**EXERCISE BRIEF**
Your task is to output every record exactly as it is given.

Top of EXERCISE DATA

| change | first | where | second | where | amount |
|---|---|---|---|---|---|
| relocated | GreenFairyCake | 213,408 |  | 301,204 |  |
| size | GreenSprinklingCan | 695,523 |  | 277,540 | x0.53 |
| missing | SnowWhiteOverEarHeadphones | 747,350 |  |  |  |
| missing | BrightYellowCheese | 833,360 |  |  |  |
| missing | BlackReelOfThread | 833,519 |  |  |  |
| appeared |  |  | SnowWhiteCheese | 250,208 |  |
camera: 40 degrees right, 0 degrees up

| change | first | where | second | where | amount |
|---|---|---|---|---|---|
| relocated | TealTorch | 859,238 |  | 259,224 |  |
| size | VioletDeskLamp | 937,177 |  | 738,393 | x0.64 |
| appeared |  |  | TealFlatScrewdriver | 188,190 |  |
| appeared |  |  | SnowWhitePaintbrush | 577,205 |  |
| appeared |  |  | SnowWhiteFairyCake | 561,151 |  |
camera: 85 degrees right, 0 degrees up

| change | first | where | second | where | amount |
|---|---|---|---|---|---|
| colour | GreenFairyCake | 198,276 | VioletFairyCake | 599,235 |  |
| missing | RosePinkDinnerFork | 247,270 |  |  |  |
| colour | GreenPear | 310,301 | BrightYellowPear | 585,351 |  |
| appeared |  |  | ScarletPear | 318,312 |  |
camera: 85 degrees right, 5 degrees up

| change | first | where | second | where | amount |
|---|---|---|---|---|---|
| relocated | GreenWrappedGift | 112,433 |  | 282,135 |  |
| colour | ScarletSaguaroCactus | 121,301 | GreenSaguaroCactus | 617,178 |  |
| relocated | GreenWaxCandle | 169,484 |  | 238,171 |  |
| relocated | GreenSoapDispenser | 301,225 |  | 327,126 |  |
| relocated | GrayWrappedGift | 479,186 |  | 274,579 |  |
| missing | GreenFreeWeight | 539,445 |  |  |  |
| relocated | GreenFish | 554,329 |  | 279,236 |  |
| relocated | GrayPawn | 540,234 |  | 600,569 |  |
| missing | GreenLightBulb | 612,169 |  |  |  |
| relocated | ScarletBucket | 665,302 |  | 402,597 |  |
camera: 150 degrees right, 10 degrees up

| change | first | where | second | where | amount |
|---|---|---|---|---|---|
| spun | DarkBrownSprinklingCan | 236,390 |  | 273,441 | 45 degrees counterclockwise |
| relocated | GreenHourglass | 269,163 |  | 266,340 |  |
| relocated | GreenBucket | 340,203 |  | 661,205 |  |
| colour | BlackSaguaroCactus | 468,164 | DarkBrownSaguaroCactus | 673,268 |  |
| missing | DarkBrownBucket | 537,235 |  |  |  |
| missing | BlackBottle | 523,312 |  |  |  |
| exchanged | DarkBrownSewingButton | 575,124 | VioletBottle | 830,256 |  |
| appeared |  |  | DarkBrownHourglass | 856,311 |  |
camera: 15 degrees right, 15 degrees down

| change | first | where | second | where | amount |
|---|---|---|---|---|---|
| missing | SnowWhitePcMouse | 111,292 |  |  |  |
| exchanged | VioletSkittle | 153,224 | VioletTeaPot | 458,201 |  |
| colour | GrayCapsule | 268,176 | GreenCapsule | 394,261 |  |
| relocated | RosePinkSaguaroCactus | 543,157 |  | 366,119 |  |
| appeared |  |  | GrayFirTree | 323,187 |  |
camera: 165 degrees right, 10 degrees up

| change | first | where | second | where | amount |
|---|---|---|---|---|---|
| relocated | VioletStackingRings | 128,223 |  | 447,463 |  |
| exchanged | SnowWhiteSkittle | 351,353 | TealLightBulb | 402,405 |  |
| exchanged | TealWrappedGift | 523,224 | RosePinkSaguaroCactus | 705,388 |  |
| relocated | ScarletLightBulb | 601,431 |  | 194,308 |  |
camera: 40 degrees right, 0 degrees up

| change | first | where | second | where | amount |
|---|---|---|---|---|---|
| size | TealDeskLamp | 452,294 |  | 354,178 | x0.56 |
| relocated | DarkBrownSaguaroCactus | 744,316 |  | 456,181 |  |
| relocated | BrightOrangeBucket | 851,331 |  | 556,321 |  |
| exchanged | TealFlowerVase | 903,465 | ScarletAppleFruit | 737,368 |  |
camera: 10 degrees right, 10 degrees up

Bottom of EXERCISE DATA

**ANSWER BOX**
| change | first | where | second | where | amount |
|---|---|---|---|---|---|
| relocated | GreenFairyCake | 213,408 |  | 301,204 |  |
| size | GreenSprinklingCan | 695,523 |  | 277,540 | x0.53 |
| missing | SnowWhiteOverEarHeadphones | 747,350 |  |  |  |
| missing | BrightYellowCheese | 833,360 |  |  |  |
| missing | BlackReelOfThread | 833,519 |  |  |  |
| appeared |  |  | SnowWhiteCheese | 250,208 |  |
camera: 40 degrees right, 0 degrees up

| change | first | where | second | where | amount |
|---|---|---|---|---|---|
| relocated | TealTorch | 859,238 |  | 259,224 |  |
| size | VioletDeskLamp | 937,177 |  | 738,393 | x0.64 |
| appeared |  |  | TealFlatScrewdriver | 188,190 |  |
| appeared |  |  | SnowWhitePaintbrush | 577,205 |  |
| appeared |  |  | SnowWhiteFairyCake | 561,151 |  |
camera: 85 degrees right, 0 degrees up

| change | first | where | second | where | amount |
|---|---|---|---|---|---|
| colour | GreenFairyCake | 198,276 | VioletFairyCake | 599,235 |  |
| missing | RosePinkDinnerFork | 247,270 |  |  |  |
| colour | GreenPear | 310,301 | BrightYellowPear | 585,351 |  |
| appeared |  |  | ScarletPear | 318,312 |  |
camera: 85 degrees right, 5 degrees up

| change | first | where | second | where | amount |
|---|---|---|---|---|---|
| relocated | GreenWrappedGift | 112,433 |  | 282,135 |  |
| colour | ScarletSaguaroCactus | 121,301 | GreenSaguaroCactus | 617,178 |  |
| relocated | GreenWaxCandle | 169,484 |  | 238,171 |  |
| relocated | GreenSoapDispenser | 301,225 |  | 327,126 |  |
| relocated | GrayWrappedGift | 479,186 |  | 274,579 |  |
| missing | GreenFreeWeight | 539,445 |  |  |  |
| relocated | GreenFish | 554,329 |  | 279,236 |  |
| relocated | GrayPawn | 540,234 |  | 600,569 |  |
| missing | GreenLightBulb | 612,169 |  |  |  |
| relocated | ScarletBucket | 665,302 |  | 402,597 |  |
camera: 150 degrees right, 10 degrees up

| change | first | where | second | where | amount |
|---|---|---|---|---|---|
| spun | DarkBrownSprinklingCan | 236,390 |  | 273,441 | 45 degrees counterclockwise |
| relocated | GreenHourglass | 269,163 |  | 266,340 |  |
| relocated | GreenBucket | 340,203 |  | 661,205 |  |
| colour | BlackSaguaroCactus | 468,164 | DarkBrownSaguaroCactus | 673,268 |  |
| missing | DarkBrownBucket | 537,235 |  |  |  |
| missing | BlackBottle | 523,312 |  |  |  |
| exchanged | DarkBrownSewingButton | 575,124 | VioletBottle | 830,256 |  |
| appeared |  |  | DarkBrownHourglass | 856,311 |  |
camera: 15 degrees right, 15 degrees down

| change | first | where | second | where | amount |
|---|---|---|---|---|---|
| missing | SnowWhitePcMouse | 111,292 |  |  |  |
| exchanged | VioletSkittle | 153,224 | VioletTeaPot | 458,201 |  |
| colour | GrayCapsule | 268,176 | GreenCapsule | 394,261 |  |
| relocated | RosePinkSaguaroCactus | 543,157 |  | 366,119 |  |
| appeared |  |  | GrayFirTree | 323,187 |  |
camera: 165 degrees right, 10 degrees up

| change | first | where | second | where | amount |
|---|---|---|---|---|---|
| relocated | VioletStackingRings | 128,223 |  | 447,463 |  |
| exchanged | SnowWhiteSkittle | 351,353 | TealLightBulb | 402,405 |  |
| exchanged | TealWrappedGift | 523,224 | RosePinkSaguaroCactus | 705,388 |  |
| relocated | ScarletLightBulb | 601,431 |  | 194,308 |  |
camera: 40 degrees right, 0 degrees up

| change | first | where | second | where | amount |
|---|---|---|---|---|---|
| size | TealDeskLamp | 452,294 |  | 354,178 | x0.56 |
| relocated | DarkBrownSaguaroCactus | 744,316 |  | 456,181 |  |
| relocated | BrightOrangeBucket | 851,331 |  | 556,321 |  |
| exchanged | TealFlowerVase | 903,465 | ScarletAppleFruit | 737,368 |  |
camera: 10 degrees right, 10 degrees up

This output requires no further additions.